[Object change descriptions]
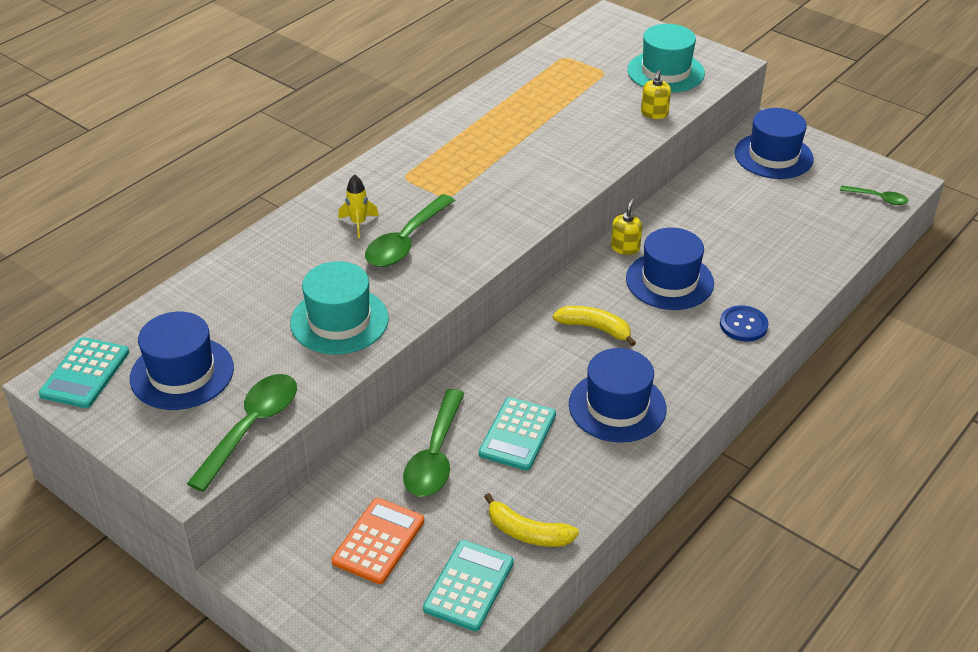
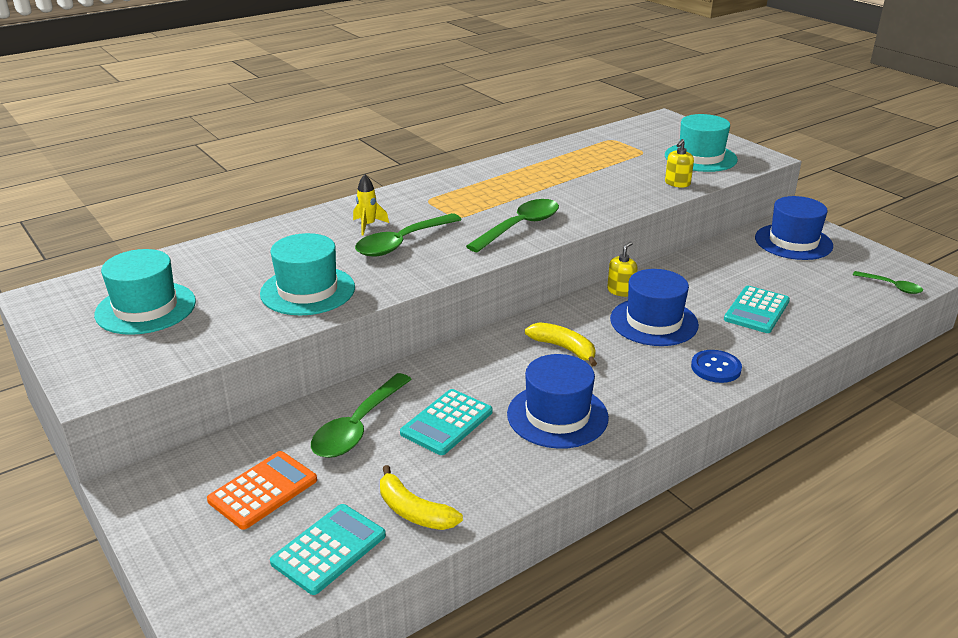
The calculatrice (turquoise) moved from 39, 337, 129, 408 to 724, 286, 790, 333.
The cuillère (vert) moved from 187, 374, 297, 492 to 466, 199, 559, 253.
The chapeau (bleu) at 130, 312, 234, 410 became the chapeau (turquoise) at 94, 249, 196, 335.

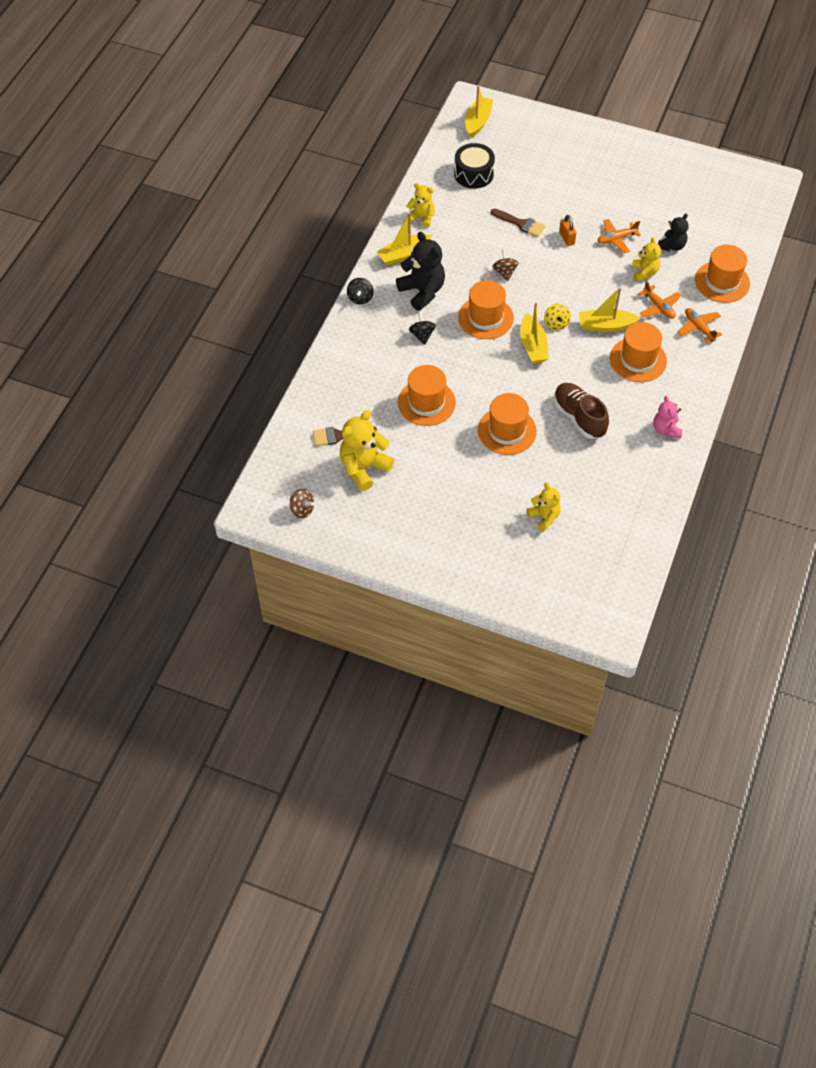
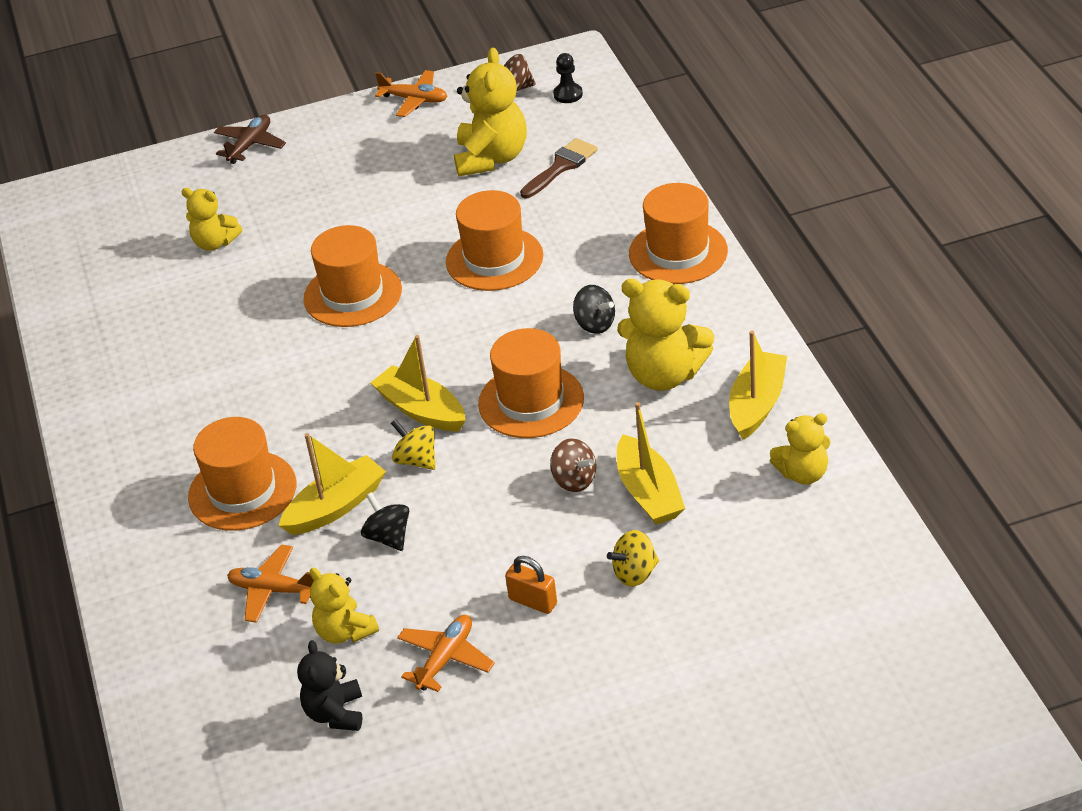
The tambour (noir) at 454, 143, 495, 189 disappeared.
The chaussure (marron) at 554, 383, 609, 439 disappeared.
The ours en peluche (rose) at 653, 396, 682, 438 disappeared.
The avion (marron) at 214, 115, 286, 164 appeared.
The pion (noir) at 553, 53, 583, 103 appeared.
The toupie (noir) moved from 347, 278, 374, 304 to 361, 492, 409, 551.
The bateau (jaune) moved from 465, 85, 493, 138 to 617, 402, 685, 525.
The avion (orange) moved from 678, 308, 722, 343 to 375, 70, 448, 117.
The chapeau (orange) moved from 695, 245, 750, 303 to 629, 183, 728, 284.
The pinceau (marron) at 491, 209, 546, 237 was replaced by the toupie (jaune) at 607, 530, 659, 587.
The ours en peluche (noir) at 396, 231, 445, 311 became the ours en peluche (jaune) at 617, 279, 714, 391.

**Exercise:**
Copy the records above from the first line through the line containing "The cuillère (vert)", both included, and leave out any pictures.

**Task solution:**
The calculatrice (turquoise) moved from 39, 337, 129, 408 to 724, 286, 790, 333.
The cuillère (vert) moved from 187, 374, 297, 492 to 466, 199, 559, 253.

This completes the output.